Wherever a line below holds the word "SERVO", copy that line.

Recorded data
BEGIN
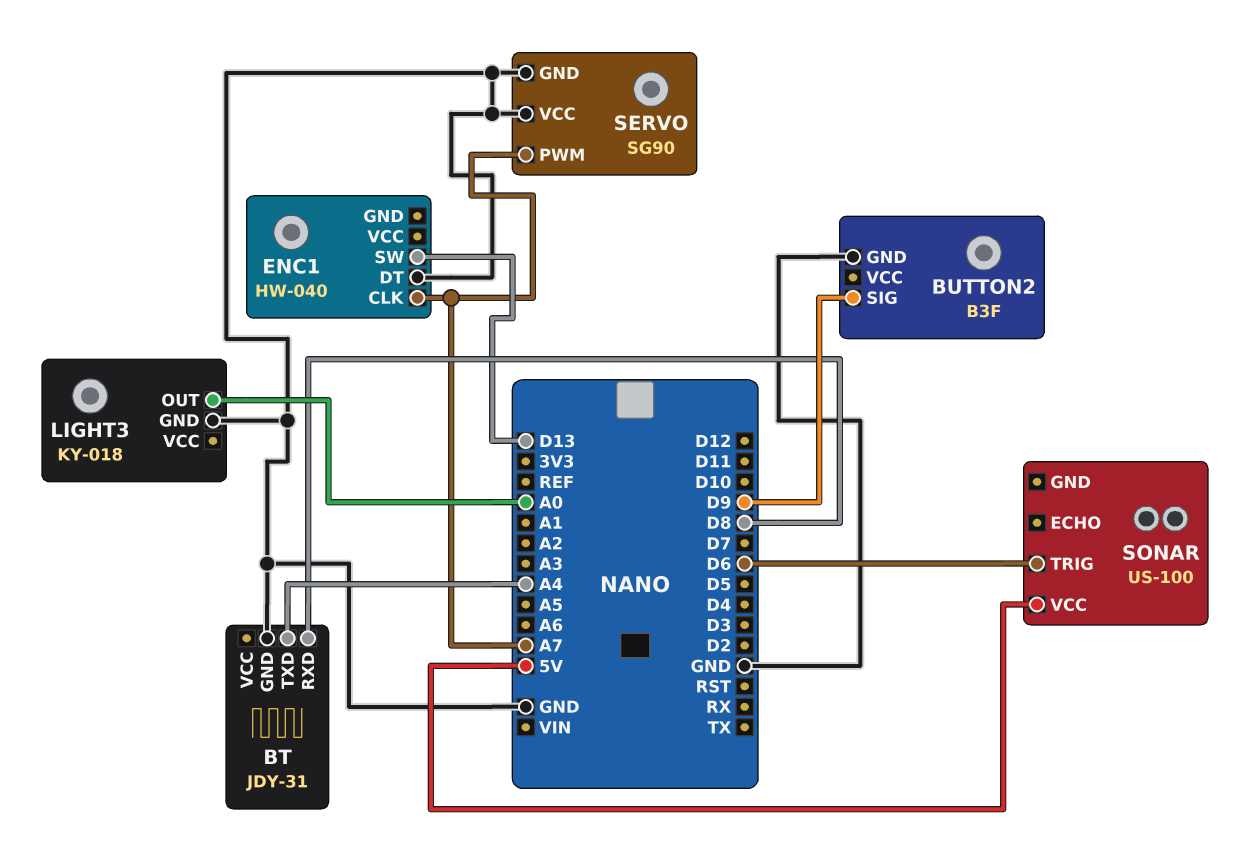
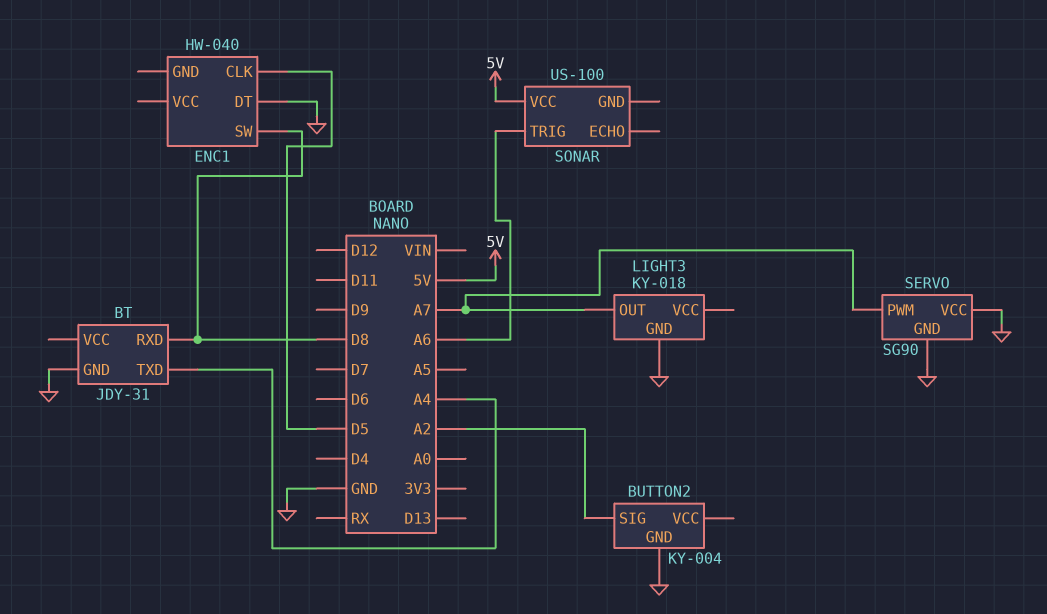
BUTTON2: B3F -> KY-004
BUTTON2 pin SIG: D9 -> A2
ENC1 pin CLK: A7 -> D5
ENC1 pin SW: D13 -> D8
LIGHT3 pin OUT: A0 -> A7
SONAR pin TRIG: D6 -> A6

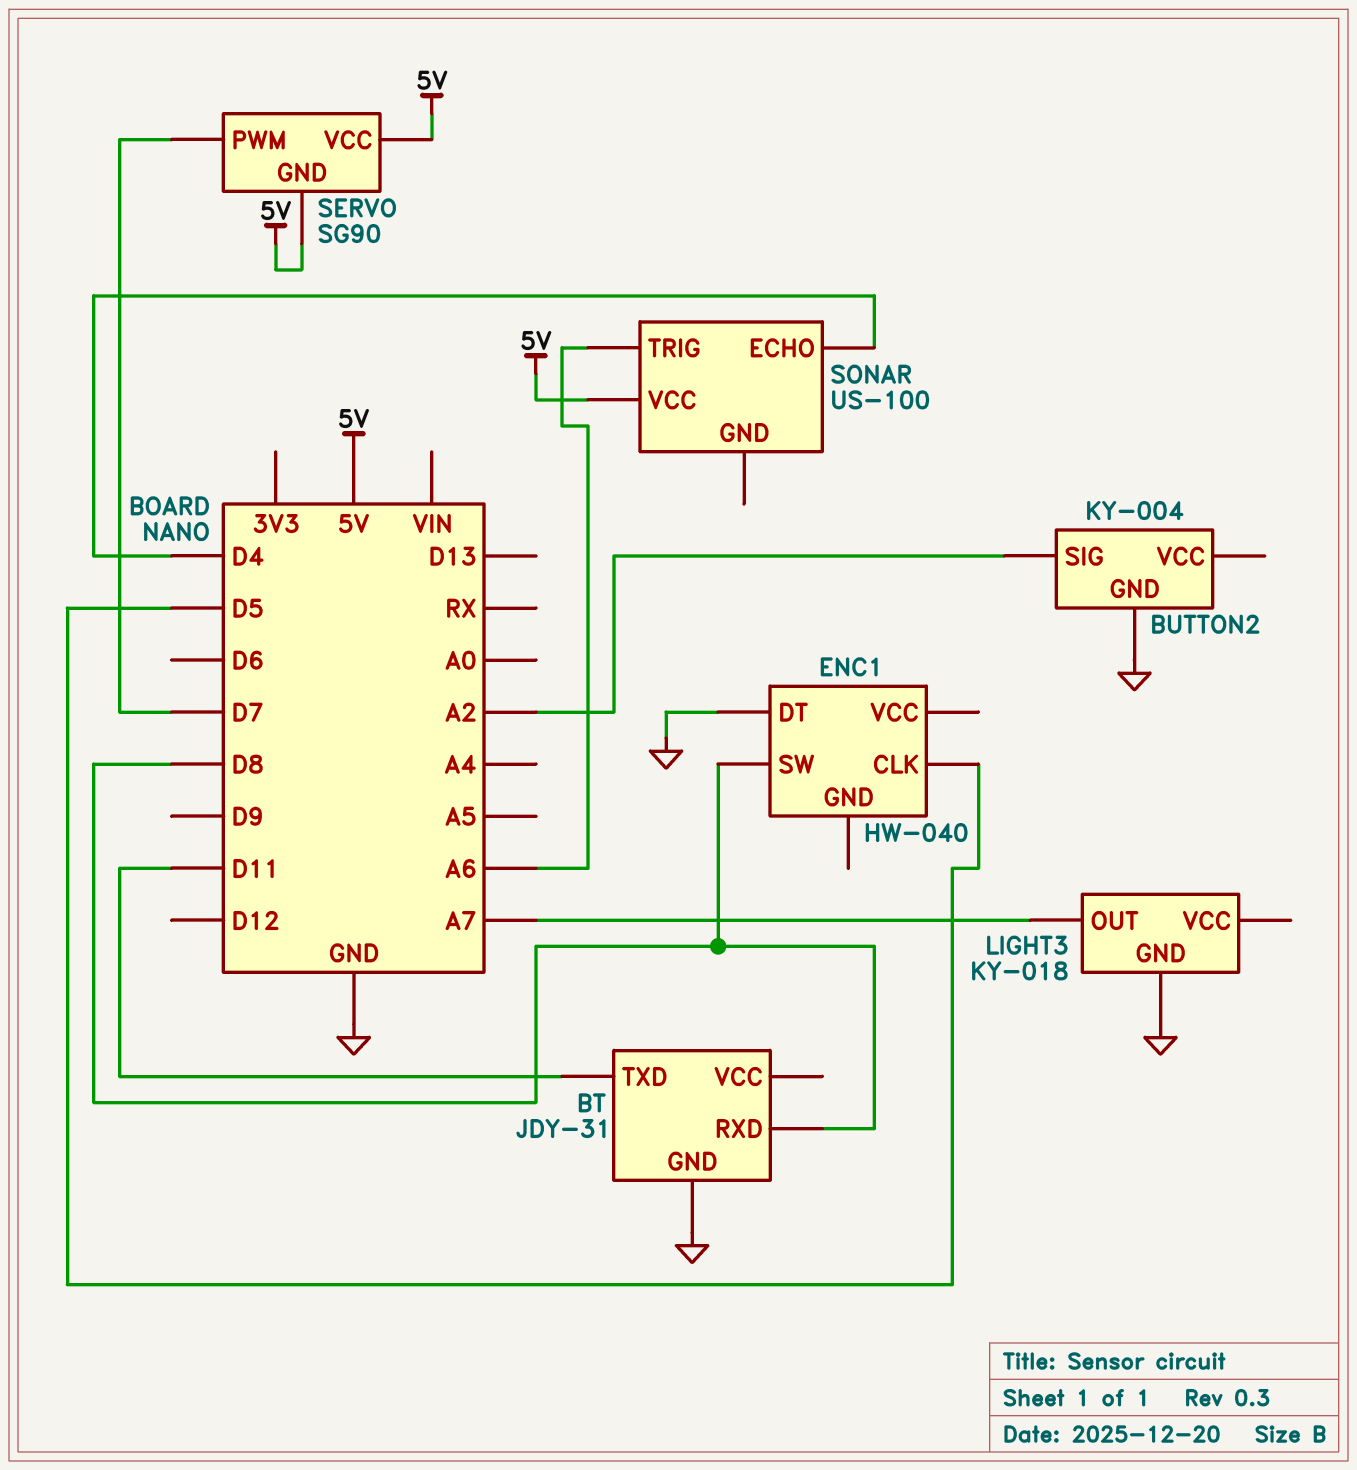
BT pin TXD: A4 -> D11
SERVO pin GND: GND -> 5V
SERVO pin PWM: A7 -> D7
SERVO pin VCC: GND -> 5V
SONAR pin ECHO: none -> D4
END
ANSWER:
SERVO pin GND: GND -> 5V
SERVO pin PWM: A7 -> D7
SERVO pin VCC: GND -> 5V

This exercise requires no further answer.